◆ PROBLEM TO WORK ON
The answer must consist of each line below that contains the word "moved", copied in full.

◆ DATA SHOWN

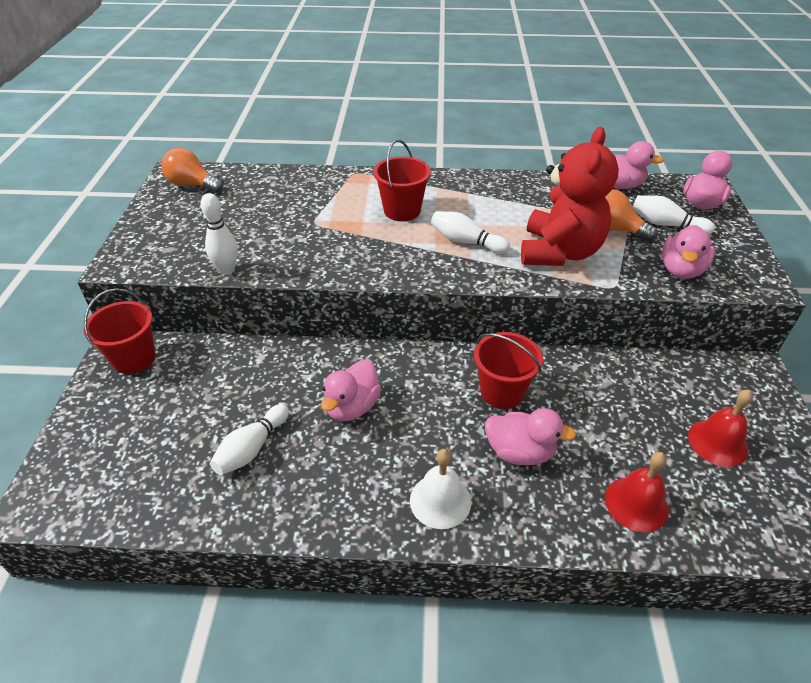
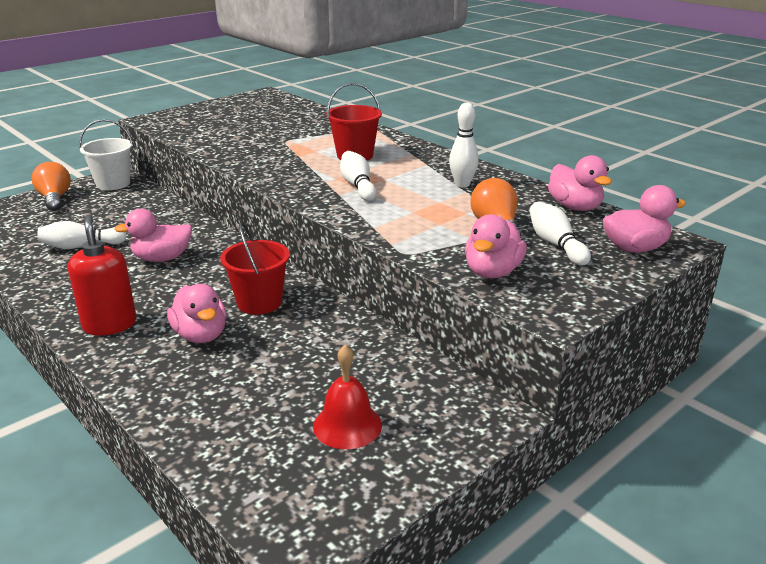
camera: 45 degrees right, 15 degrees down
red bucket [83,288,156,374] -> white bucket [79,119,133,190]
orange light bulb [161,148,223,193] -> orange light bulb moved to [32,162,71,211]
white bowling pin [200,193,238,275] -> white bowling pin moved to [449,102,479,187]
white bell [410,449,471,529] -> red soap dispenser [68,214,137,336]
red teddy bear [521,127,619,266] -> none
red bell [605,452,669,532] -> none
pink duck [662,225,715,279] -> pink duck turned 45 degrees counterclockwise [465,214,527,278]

◆ OUTPUT FOR THIS TASK
orange light bulb [161,148,223,193] -> orange light bulb moved to [32,162,71,211]
white bowling pin [200,193,238,275] -> white bowling pin moved to [449,102,479,187]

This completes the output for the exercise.